_Problem details:_ Whenever a picture appears, leave it out while repeating all the other data exactly.

### Input

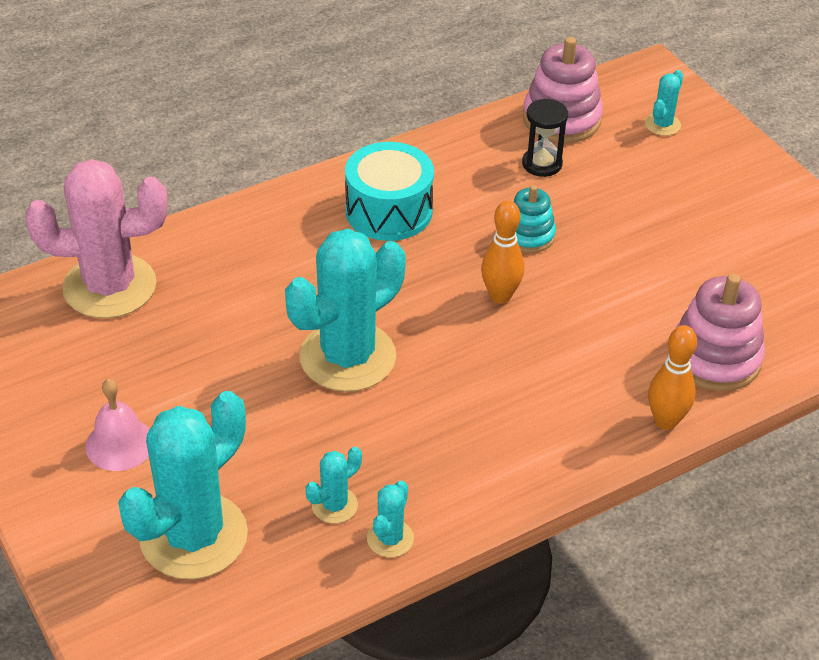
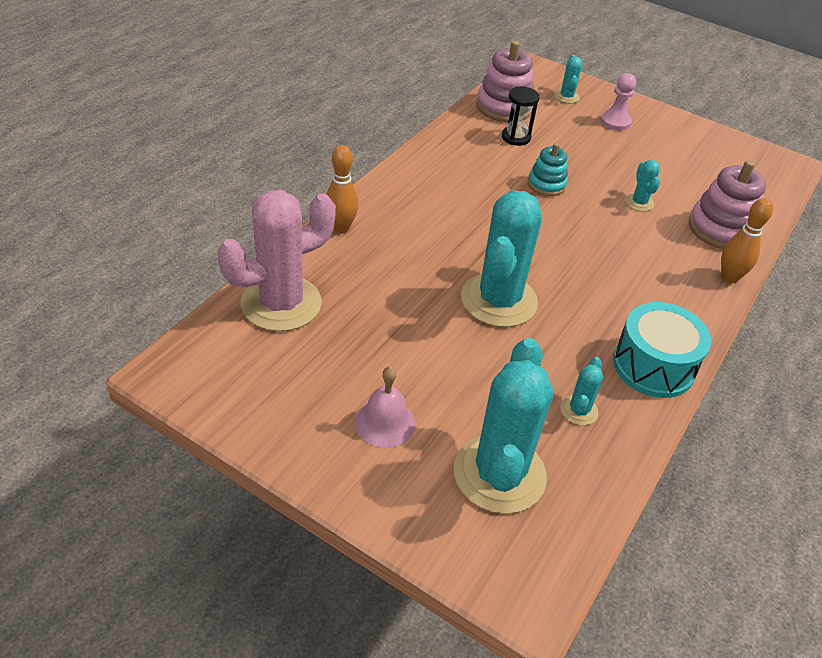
camera: 30 degrees left, 0 degrees up
turquoise drum [345,142,434,241] -> turquoise drum moved to [613,302,711,398]
turquoise cactus [367,480,414,557] -> turquoise cactus moved to [625,160,660,212]
orange bowling pin [481,200,524,304] -> orange bowling pin moved to [326,145,358,234]
none -> pink pawn [600,73,636,131]

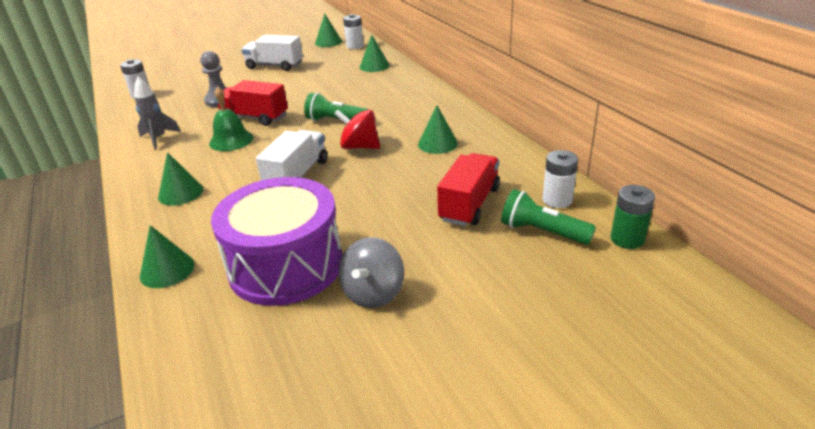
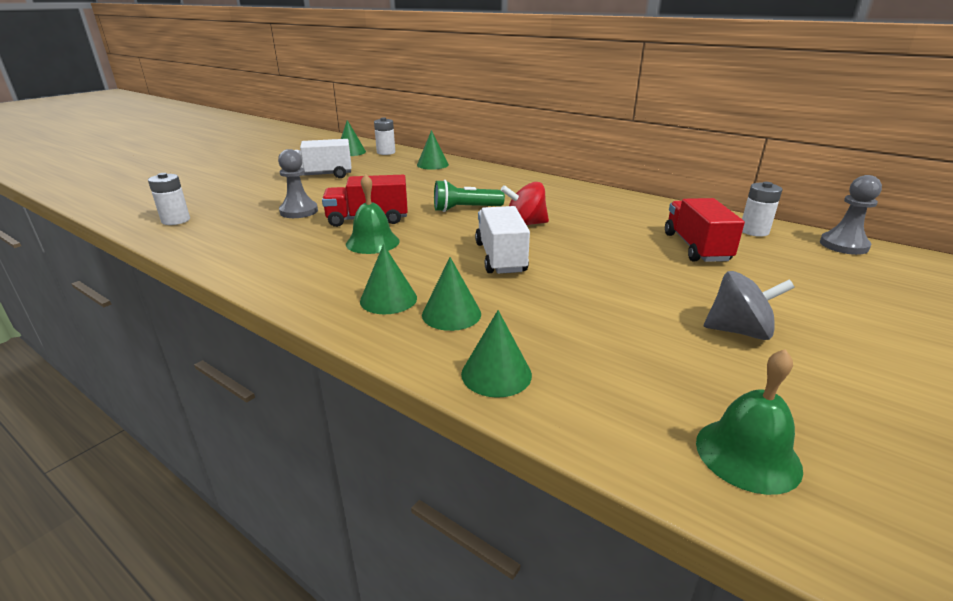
camera: 30 degrees left, 5 degrees down
grey rocket [134,77,181,150] -> none
purple drum [211,177,343,306] -> none
grey spinning top [338,237,404,308] -> grey spinning top turned 75 degrees counterclockwise [704,271,795,340]
green cone [418,105,458,154] -> green cone moved to [422,257,481,331]
green flashlight [501,189,596,245] -> none
green battery [611,185,655,249] -> grey pawn [820,175,882,255]
none -> green bell [696,349,803,495]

######

_Exercise response:_
camera: 30 degrees left, 0 degrees up
turquoise drum [345,142,434,241] -> turquoise drum moved to [613,302,711,398]
turquoise cactus [367,480,414,557] -> turquoise cactus moved to [625,160,660,212]
orange bowling pin [481,200,524,304] -> orange bowling pin moved to [326,145,358,234]
none -> pink pawn [600,73,636,131]

camera: 30 degrees left, 5 degrees down
grey rocket [134,77,181,150] -> none
purple drum [211,177,343,306] -> none
grey spinning top [338,237,404,308] -> grey spinning top turned 75 degrees counterclockwise [704,271,795,340]
green cone [418,105,458,154] -> green cone moved to [422,257,481,331]
green flashlight [501,189,596,245] -> none
green battery [611,185,655,249] -> grey pawn [820,175,882,255]
none -> green bell [696,349,803,495]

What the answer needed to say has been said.